EXERCISE GOAL
Go through the records below and return each line that has "SONAR" in it.

[Structured diff data]
—————

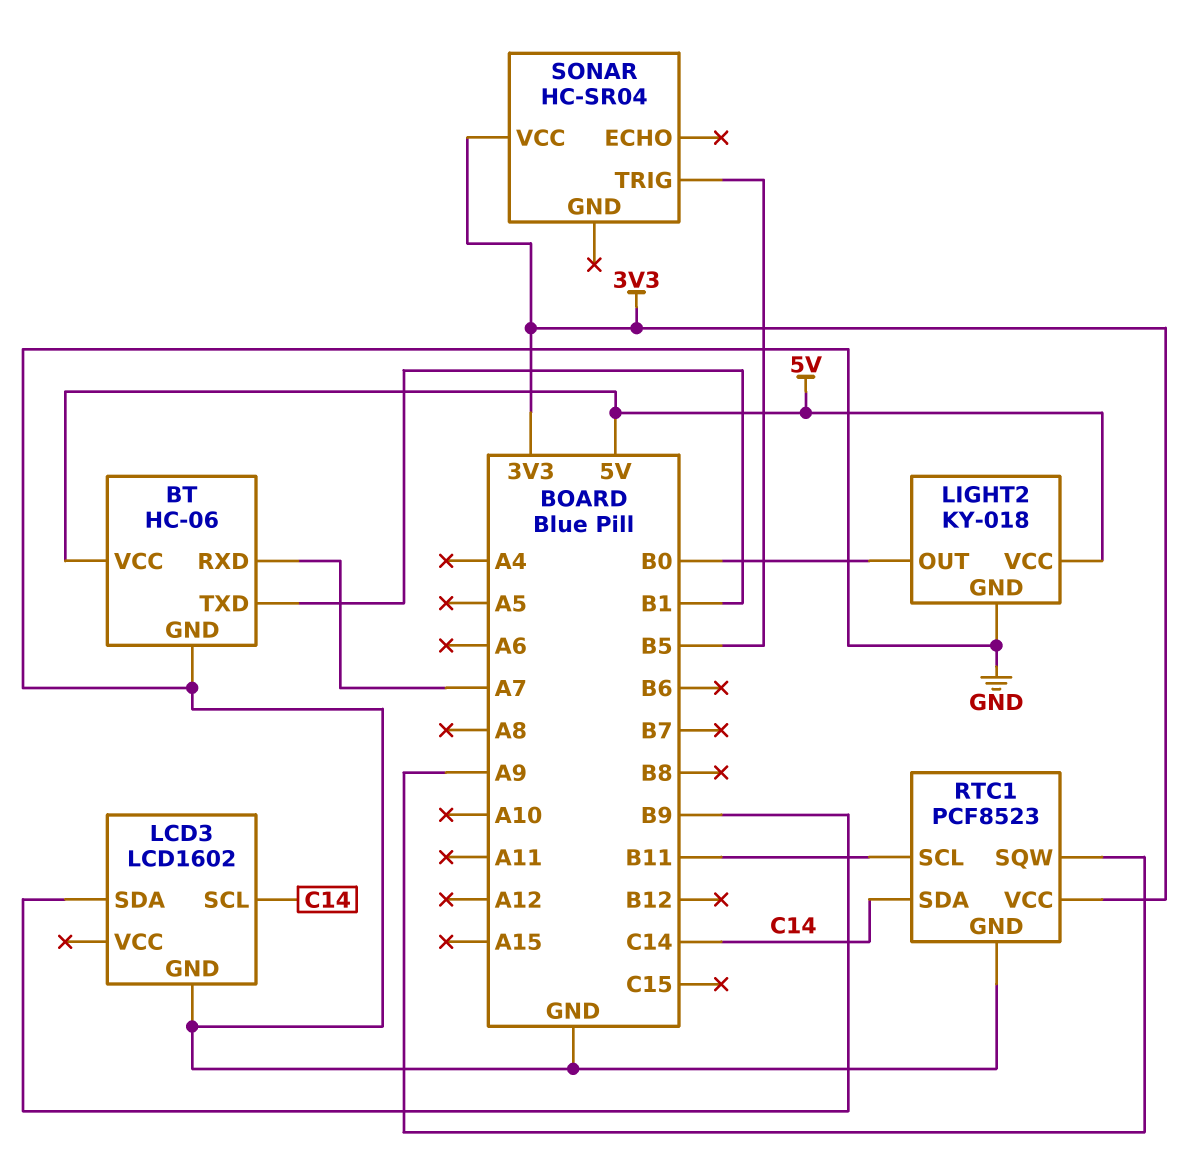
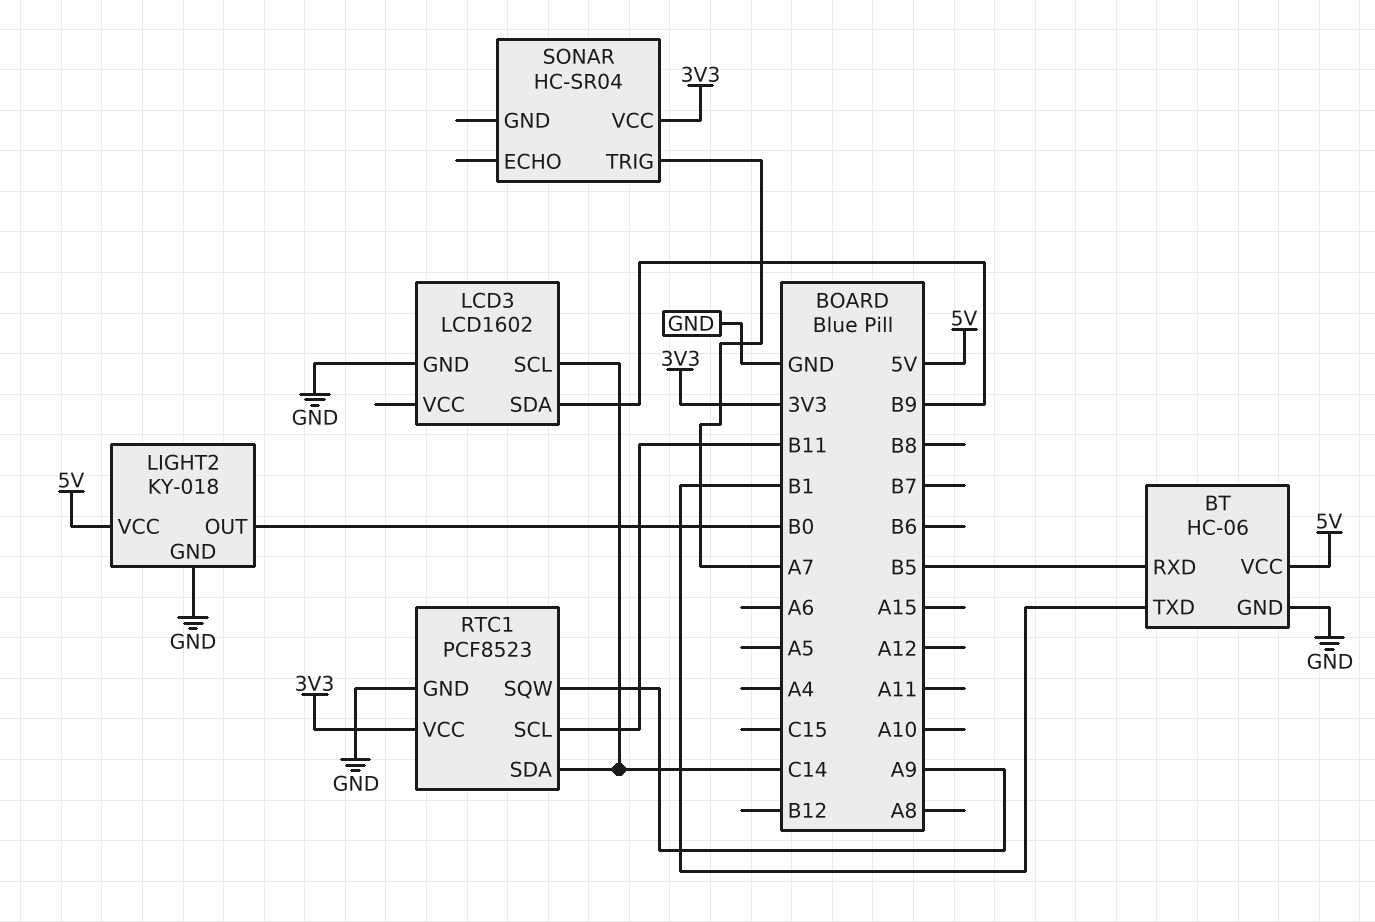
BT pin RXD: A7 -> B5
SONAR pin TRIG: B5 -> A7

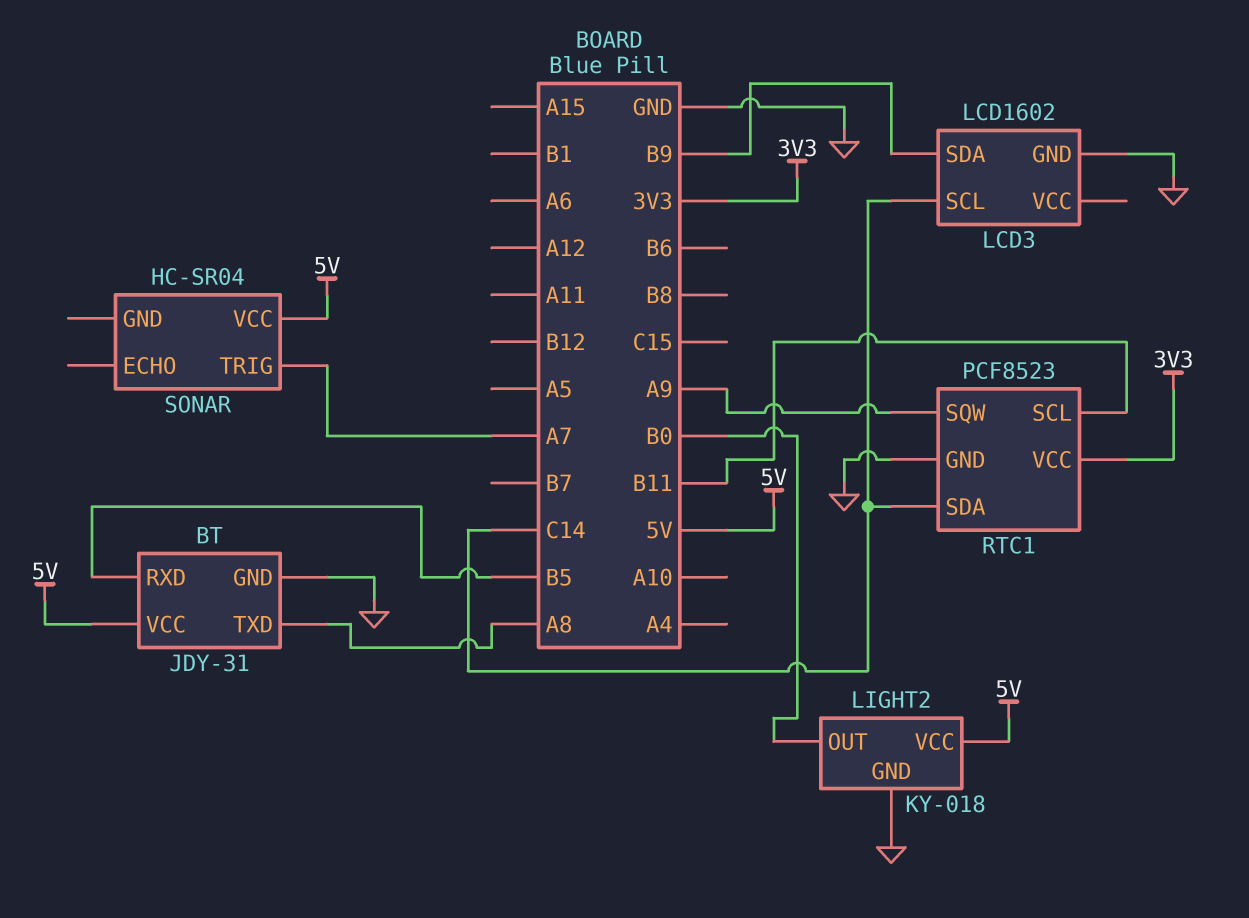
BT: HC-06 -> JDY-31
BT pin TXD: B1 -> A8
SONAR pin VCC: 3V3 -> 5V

—————

EXERCISE OUTPUT
SONAR pin TRIG: B5 -> A7
SONAR pin VCC: 3V3 -> 5V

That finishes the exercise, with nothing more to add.